● **The data**
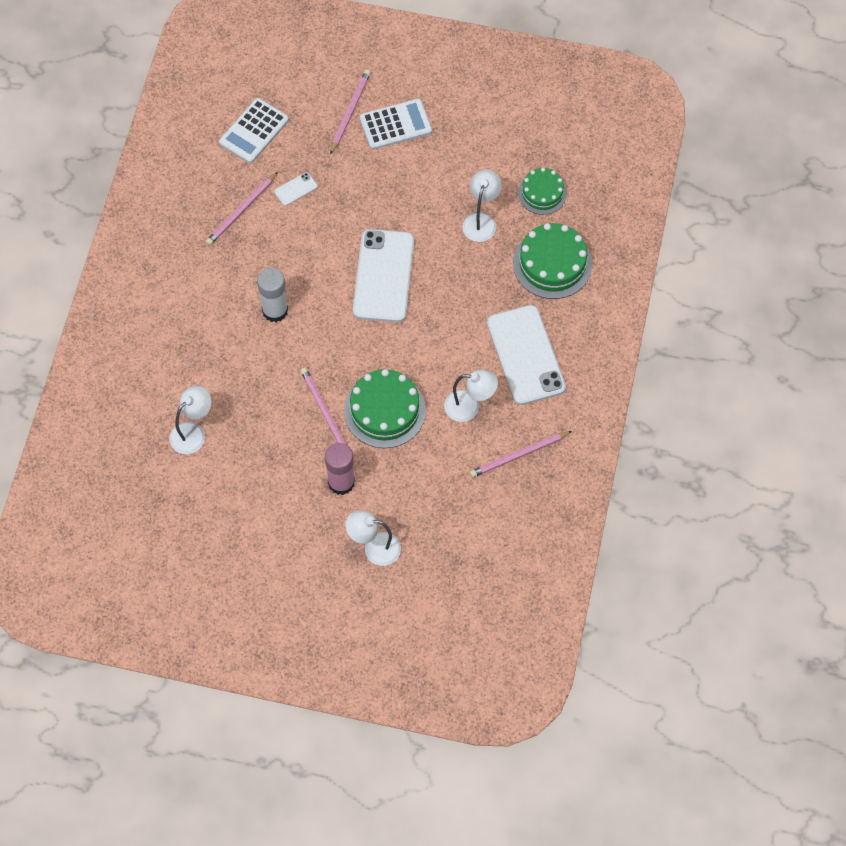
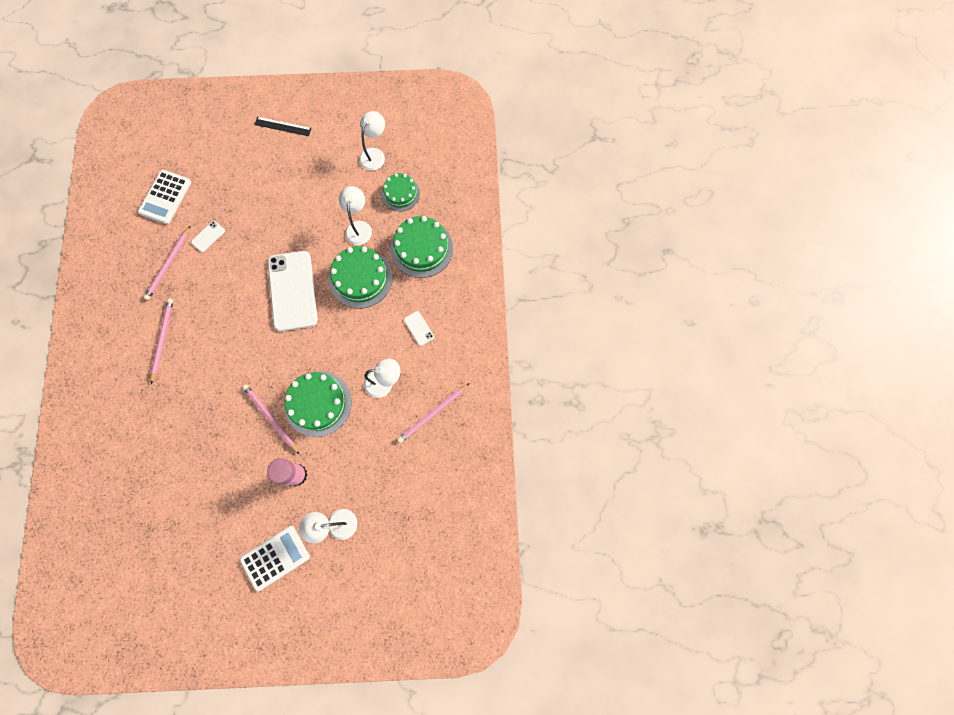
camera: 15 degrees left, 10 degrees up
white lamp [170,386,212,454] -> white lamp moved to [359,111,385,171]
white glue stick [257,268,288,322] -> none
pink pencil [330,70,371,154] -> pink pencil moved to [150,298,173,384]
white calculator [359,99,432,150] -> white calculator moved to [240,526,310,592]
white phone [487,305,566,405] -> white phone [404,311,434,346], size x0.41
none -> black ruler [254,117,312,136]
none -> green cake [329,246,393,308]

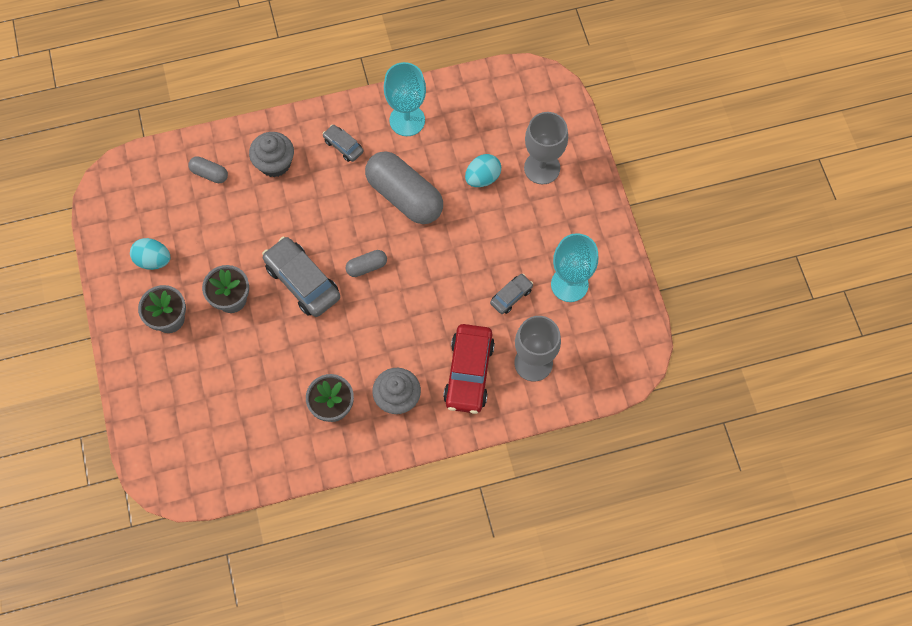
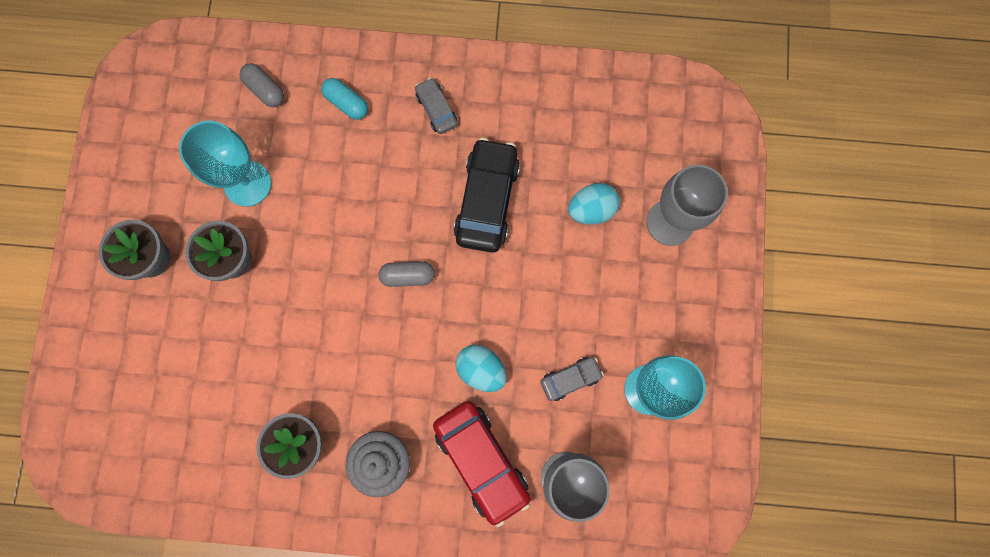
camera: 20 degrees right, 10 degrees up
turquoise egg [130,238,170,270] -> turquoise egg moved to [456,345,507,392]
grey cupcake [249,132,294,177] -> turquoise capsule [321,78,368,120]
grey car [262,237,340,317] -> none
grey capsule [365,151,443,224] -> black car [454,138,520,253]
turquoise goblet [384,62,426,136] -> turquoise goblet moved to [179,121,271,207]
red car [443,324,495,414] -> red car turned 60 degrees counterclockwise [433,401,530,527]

● **Exercise goal**
Of all the lines in the data above, show only those that hold the word "moved".

● **Answer space**
white lamp [170,386,212,454] -> white lamp moved to [359,111,385,171]
pink pencil [330,70,371,154] -> pink pencil moved to [150,298,173,384]
white calculator [359,99,432,150] -> white calculator moved to [240,526,310,592]
turquoise egg [130,238,170,270] -> turquoise egg moved to [456,345,507,392]
turquoise goblet [384,62,426,136] -> turquoise goblet moved to [179,121,271,207]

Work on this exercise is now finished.